### EXERCISE GOAL
Repeat each line of the data below exactly, but skip the pictures.

### RECORDED INFORMATION

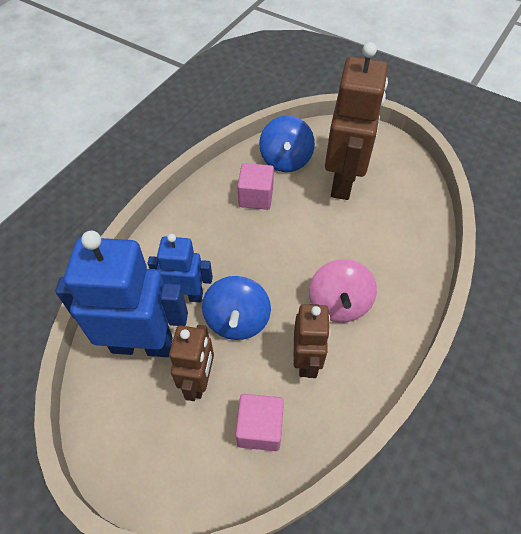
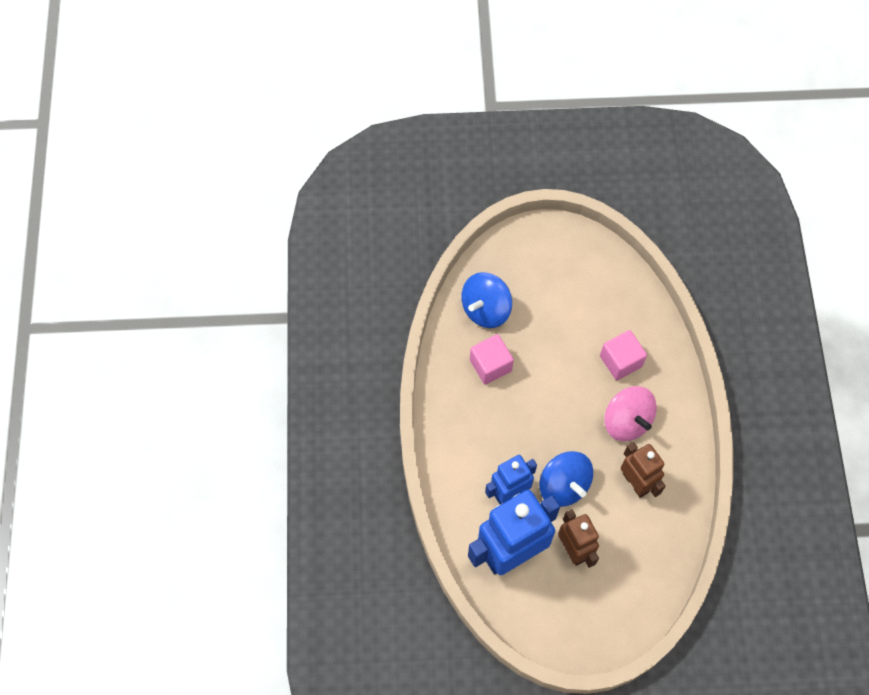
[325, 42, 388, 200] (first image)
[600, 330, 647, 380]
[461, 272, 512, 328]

### COMPLETED EXERCISE
[325, 42, 388, 200] (first image)
[600, 330, 647, 380]
[461, 272, 512, 328]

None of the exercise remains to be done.